→ **Task details**:
Extract the first line through the line containing "none -> red brick A6:C7 level 1" from the listing below, exactly as written.

→ **Dataset records**:
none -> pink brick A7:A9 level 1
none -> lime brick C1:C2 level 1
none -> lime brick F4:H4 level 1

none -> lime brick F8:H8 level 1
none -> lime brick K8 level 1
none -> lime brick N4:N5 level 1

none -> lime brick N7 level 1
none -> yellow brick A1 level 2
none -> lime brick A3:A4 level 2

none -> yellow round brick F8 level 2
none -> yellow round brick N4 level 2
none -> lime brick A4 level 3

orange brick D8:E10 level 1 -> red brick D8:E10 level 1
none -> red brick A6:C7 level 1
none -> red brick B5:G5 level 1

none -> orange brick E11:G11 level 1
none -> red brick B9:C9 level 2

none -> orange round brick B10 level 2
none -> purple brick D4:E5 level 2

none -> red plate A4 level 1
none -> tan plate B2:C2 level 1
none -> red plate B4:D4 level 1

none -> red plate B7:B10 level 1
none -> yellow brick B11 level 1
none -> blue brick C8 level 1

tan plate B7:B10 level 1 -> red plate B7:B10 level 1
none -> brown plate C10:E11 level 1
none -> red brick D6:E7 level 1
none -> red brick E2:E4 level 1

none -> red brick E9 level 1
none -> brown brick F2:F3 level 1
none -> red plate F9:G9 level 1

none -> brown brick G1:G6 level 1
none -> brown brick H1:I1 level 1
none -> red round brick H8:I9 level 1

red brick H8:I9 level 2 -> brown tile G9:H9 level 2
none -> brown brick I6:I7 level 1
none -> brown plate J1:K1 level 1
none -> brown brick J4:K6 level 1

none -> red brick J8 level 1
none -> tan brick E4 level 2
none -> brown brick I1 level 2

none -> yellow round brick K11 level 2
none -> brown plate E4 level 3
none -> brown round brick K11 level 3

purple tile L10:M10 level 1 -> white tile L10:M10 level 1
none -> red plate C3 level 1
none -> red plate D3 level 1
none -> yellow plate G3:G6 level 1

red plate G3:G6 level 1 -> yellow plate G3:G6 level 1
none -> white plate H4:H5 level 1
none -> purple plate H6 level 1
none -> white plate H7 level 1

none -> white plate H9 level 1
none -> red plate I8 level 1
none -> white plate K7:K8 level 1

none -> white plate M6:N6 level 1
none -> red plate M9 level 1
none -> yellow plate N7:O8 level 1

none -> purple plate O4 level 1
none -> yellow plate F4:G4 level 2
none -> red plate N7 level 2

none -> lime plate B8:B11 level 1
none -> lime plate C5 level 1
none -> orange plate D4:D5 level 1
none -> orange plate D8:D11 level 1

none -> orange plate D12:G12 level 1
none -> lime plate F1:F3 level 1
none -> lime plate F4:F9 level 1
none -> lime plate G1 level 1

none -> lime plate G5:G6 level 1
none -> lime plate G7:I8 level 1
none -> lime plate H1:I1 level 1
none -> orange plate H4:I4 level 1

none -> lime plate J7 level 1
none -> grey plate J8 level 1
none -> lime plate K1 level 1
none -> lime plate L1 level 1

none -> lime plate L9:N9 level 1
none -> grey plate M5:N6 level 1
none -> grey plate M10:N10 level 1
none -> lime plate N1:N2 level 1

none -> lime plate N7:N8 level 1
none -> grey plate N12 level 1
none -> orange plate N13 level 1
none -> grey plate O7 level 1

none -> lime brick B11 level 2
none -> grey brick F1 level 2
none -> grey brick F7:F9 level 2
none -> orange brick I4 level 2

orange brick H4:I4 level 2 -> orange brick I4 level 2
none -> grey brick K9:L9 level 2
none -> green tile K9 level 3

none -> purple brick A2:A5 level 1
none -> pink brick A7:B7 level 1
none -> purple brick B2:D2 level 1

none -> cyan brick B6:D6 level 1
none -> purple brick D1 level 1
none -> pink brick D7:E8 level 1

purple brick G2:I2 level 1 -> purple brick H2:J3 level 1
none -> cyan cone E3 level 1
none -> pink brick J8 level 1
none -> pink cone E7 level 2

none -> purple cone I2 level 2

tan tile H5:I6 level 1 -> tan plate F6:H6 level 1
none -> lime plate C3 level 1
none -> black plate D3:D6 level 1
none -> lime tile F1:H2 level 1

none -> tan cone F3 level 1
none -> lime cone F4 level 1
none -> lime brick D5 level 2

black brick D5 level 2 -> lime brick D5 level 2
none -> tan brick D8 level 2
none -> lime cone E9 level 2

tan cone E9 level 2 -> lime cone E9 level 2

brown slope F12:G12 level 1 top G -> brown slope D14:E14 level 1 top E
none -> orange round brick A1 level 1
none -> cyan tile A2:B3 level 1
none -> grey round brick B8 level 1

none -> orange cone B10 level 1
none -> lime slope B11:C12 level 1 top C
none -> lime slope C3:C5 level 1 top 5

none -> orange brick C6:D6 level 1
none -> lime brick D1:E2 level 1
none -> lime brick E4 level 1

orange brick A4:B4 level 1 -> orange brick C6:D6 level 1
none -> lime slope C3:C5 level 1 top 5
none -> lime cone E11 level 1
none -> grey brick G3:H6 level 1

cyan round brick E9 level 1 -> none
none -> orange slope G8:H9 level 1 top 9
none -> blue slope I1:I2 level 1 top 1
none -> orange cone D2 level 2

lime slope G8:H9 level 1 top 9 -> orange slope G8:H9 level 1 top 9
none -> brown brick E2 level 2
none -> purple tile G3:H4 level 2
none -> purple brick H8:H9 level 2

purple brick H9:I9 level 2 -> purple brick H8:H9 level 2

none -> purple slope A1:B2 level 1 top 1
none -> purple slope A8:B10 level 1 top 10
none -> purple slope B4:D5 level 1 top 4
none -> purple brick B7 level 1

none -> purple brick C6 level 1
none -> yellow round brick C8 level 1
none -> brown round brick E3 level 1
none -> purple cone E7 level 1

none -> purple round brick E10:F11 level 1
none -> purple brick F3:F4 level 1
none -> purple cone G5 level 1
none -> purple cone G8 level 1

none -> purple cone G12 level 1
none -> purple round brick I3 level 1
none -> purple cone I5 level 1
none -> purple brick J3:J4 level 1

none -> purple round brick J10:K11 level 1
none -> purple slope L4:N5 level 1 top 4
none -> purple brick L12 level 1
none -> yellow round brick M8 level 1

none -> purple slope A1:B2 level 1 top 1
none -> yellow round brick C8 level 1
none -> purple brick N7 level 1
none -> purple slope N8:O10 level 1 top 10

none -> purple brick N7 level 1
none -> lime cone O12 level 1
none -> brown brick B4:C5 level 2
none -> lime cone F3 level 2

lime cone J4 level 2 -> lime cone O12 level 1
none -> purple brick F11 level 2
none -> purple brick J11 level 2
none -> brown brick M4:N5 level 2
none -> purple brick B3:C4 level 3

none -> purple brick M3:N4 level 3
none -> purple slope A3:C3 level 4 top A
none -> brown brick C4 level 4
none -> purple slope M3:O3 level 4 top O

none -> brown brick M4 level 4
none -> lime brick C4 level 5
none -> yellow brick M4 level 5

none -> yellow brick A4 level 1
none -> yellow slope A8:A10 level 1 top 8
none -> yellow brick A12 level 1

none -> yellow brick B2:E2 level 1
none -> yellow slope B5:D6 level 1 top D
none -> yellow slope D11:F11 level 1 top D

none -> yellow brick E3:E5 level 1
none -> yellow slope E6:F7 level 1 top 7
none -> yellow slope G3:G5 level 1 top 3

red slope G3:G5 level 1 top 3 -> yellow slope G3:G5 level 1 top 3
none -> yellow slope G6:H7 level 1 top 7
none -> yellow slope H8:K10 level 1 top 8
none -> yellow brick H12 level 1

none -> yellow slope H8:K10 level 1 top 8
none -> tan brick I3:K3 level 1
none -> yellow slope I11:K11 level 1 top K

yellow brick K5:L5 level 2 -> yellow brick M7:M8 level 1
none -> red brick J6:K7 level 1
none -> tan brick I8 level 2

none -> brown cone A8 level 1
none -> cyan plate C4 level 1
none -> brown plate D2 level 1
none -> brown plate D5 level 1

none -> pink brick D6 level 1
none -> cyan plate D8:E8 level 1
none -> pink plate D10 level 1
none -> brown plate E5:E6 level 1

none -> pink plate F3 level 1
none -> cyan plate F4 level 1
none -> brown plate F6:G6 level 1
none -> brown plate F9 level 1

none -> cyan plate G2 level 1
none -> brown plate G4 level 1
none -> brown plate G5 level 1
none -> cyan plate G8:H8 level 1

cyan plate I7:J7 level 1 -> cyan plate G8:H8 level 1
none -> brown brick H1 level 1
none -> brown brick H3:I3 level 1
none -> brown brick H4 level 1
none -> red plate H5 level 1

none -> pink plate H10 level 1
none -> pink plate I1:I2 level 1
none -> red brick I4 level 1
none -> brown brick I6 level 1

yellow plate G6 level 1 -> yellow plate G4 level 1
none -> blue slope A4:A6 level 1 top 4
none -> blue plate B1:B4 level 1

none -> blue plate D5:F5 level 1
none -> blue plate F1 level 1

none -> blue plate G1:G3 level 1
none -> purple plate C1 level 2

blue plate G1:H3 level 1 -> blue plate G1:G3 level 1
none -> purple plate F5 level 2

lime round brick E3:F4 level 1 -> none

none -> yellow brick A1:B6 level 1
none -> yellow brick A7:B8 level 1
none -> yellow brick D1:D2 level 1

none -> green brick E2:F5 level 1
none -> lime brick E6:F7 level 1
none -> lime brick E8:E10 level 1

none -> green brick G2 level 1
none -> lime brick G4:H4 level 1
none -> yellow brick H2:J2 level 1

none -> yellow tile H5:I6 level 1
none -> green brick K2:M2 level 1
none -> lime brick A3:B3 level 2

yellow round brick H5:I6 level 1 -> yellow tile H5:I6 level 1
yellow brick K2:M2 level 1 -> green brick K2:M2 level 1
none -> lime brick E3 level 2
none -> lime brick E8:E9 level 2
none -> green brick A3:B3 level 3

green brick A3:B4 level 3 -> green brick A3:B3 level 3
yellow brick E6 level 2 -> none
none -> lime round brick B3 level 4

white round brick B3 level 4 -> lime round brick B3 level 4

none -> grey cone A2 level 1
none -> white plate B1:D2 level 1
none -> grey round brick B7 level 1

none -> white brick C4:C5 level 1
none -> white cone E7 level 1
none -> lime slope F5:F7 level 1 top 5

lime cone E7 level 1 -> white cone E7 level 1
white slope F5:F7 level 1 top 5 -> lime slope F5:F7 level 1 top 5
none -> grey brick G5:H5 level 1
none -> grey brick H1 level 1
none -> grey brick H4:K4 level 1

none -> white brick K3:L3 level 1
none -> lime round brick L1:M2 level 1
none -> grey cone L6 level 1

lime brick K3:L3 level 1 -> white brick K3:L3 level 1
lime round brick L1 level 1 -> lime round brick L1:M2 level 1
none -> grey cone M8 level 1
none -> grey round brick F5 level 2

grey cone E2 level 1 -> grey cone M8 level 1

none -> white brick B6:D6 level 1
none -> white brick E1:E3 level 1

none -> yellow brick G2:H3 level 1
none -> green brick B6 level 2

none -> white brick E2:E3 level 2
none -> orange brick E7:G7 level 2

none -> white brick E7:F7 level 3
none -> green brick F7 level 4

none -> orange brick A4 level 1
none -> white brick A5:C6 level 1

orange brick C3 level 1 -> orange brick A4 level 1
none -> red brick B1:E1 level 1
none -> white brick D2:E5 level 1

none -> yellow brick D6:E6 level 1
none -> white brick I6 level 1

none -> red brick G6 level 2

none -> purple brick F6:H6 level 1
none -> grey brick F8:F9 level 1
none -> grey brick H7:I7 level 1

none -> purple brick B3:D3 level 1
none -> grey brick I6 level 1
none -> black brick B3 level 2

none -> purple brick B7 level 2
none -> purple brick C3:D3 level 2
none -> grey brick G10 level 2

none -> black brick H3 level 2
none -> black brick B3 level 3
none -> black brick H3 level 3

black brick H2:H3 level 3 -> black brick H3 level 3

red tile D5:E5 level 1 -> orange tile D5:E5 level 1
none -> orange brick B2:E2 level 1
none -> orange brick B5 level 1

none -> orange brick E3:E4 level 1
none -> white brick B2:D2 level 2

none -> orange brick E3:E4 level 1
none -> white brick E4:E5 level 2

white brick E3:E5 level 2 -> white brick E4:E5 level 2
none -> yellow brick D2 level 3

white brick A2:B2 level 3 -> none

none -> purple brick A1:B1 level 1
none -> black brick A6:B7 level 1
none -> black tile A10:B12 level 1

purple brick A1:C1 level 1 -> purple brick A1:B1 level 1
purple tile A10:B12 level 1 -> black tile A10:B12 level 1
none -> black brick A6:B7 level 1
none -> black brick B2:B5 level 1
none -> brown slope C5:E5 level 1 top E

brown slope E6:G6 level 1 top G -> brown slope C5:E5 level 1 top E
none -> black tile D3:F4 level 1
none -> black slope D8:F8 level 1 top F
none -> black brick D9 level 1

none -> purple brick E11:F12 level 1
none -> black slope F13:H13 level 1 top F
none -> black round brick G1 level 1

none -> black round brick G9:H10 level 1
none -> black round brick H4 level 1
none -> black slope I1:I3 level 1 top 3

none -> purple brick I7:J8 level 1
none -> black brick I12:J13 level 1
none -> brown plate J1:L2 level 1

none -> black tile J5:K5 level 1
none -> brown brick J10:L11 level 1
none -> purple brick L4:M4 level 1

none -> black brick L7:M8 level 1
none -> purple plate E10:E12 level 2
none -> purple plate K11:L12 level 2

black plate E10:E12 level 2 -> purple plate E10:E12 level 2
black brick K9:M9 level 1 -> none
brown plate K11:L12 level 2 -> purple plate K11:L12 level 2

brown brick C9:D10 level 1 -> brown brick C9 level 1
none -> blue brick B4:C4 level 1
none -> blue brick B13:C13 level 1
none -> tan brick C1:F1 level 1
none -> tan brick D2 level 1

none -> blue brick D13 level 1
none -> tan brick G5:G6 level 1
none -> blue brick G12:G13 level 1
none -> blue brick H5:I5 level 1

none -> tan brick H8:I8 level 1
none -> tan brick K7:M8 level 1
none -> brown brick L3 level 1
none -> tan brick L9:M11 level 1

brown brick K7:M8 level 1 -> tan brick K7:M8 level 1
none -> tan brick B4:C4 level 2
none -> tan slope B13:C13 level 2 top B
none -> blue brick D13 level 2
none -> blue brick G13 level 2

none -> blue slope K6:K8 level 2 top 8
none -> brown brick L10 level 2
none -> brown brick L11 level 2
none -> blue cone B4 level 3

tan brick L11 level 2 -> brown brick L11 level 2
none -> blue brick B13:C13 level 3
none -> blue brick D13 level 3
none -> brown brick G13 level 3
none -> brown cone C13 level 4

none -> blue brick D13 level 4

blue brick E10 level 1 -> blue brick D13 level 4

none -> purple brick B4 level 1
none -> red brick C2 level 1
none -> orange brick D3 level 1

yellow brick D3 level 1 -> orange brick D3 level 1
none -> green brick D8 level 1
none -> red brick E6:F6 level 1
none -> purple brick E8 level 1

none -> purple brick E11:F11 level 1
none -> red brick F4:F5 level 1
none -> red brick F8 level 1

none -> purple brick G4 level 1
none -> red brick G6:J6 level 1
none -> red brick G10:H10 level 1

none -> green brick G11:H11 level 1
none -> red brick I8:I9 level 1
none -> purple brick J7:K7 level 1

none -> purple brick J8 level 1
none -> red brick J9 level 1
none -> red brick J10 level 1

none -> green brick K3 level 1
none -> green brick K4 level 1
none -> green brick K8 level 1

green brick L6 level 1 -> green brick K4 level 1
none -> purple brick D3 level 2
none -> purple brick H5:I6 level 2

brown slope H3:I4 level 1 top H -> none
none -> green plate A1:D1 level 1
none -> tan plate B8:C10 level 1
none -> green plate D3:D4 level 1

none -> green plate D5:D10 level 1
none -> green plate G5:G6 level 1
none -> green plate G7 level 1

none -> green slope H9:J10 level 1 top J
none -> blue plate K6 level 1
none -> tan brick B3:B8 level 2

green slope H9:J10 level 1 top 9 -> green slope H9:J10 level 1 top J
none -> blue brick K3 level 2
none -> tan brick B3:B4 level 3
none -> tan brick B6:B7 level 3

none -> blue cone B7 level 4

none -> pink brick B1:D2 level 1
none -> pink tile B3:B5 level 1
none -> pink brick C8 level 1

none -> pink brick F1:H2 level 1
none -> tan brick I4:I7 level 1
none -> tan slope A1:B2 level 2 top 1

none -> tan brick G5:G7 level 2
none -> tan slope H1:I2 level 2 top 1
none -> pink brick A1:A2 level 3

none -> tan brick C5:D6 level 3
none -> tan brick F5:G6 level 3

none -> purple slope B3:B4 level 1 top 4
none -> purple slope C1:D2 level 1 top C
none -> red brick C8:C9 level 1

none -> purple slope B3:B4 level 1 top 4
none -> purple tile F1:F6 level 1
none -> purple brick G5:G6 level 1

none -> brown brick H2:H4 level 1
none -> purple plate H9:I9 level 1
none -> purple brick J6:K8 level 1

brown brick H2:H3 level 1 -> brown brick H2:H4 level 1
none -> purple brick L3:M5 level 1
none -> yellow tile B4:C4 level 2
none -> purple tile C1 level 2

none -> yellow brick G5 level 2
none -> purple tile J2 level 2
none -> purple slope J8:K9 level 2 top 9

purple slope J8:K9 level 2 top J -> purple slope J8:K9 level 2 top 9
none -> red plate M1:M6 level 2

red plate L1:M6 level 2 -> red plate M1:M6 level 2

→ **Response to the task**:
none -> pink brick A7:A9 level 1
none -> lime brick C1:C2 level 1
none -> lime brick F4:H4 level 1

none -> lime brick F8:H8 level 1
none -> lime brick K8 level 1
none -> lime brick N4:N5 level 1

none -> lime brick N7 level 1
none -> yellow brick A1 level 2
none -> lime brick A3:A4 level 2

none -> yellow round brick F8 level 2
none -> yellow round brick N4 level 2
none -> lime brick A4 level 3

orange brick D8:E10 level 1 -> red brick D8:E10 level 1
none -> red brick A6:C7 level 1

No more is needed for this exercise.